* [TASK GOAL]: Extract each line of the rows below that contains the string "eeses". Count a match only when the case is the same.

(Collection entries)
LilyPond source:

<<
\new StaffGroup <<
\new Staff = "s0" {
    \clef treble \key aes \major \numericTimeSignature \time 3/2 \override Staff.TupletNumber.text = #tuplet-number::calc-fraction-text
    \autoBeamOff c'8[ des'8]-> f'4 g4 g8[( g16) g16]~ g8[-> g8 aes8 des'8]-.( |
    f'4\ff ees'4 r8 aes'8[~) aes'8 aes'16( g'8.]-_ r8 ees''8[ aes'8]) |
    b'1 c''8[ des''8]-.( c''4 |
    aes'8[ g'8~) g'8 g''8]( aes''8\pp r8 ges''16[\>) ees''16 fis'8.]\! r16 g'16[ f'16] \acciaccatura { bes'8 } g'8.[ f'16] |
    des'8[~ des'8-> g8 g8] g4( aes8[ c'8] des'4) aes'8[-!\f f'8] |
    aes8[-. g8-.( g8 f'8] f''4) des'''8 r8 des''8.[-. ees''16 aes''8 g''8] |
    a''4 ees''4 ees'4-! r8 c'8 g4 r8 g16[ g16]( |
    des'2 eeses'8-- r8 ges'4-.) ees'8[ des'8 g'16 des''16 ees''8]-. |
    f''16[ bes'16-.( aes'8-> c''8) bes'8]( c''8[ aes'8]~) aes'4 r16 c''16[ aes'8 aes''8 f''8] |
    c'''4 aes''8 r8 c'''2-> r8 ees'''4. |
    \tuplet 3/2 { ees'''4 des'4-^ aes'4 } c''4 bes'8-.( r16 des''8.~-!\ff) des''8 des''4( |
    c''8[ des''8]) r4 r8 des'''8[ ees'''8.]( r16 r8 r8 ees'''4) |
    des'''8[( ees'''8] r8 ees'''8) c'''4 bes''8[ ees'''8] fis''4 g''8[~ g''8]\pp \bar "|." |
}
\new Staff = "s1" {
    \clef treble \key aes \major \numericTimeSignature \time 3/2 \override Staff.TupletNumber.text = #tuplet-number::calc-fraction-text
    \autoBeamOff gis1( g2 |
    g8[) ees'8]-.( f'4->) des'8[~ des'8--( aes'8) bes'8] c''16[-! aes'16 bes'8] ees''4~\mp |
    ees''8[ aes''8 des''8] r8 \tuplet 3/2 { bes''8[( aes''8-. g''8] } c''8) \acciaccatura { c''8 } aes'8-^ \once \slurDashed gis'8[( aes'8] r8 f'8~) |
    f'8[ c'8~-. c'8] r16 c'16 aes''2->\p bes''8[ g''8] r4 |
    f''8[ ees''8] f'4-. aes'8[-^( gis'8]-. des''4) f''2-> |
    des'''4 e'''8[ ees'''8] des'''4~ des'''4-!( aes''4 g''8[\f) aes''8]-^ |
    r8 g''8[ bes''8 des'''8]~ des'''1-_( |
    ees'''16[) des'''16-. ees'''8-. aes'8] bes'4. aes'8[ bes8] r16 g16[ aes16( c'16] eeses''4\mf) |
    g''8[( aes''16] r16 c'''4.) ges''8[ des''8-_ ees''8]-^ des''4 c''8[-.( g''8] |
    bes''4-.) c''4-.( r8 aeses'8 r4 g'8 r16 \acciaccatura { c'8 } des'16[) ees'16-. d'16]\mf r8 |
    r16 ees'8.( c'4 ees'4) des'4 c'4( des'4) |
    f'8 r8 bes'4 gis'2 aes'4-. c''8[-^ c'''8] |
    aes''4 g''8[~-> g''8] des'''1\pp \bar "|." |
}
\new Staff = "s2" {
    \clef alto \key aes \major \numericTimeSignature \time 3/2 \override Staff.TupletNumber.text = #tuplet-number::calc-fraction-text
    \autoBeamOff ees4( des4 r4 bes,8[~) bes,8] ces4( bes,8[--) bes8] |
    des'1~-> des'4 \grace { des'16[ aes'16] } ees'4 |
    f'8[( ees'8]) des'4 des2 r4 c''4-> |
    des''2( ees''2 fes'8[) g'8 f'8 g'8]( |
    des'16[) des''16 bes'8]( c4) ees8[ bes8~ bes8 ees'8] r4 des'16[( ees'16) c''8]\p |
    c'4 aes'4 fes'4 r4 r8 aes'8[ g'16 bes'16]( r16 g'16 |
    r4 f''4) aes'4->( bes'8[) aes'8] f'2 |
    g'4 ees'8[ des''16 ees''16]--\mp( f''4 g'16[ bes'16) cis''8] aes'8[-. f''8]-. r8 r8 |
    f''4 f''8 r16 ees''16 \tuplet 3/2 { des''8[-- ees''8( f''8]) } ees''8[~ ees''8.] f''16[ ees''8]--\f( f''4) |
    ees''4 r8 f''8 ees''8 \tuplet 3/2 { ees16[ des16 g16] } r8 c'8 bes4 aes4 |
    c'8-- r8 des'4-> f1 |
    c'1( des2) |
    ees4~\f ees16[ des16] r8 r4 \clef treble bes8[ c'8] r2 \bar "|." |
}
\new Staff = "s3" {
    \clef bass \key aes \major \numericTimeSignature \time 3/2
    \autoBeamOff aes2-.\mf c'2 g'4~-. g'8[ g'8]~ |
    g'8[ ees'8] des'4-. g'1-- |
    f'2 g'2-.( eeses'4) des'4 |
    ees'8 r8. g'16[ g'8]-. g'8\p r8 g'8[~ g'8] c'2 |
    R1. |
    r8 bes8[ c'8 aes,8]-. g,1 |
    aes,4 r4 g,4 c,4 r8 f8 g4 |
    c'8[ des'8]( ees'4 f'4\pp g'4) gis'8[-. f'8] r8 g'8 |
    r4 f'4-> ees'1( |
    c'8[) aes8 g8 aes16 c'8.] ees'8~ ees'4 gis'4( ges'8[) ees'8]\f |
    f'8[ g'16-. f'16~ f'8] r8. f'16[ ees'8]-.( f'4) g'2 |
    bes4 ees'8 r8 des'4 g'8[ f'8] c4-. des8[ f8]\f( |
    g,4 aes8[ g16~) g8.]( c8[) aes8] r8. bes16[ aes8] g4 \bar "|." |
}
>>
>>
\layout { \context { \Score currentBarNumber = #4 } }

* [THE OUTPUT]:
    des'2 eeses'8-- r8 ges'4-.) ees'8[ des'8 g'16 des''16 ees''8]-. |
    ees'''16[) des'''16-. ees'''8-. aes'8] bes'4. aes'8[ bes8] r16 g16[ aes16( c'16] eeses''4\mf) |
    f'2 g'2-.( eeses'4) des'4 |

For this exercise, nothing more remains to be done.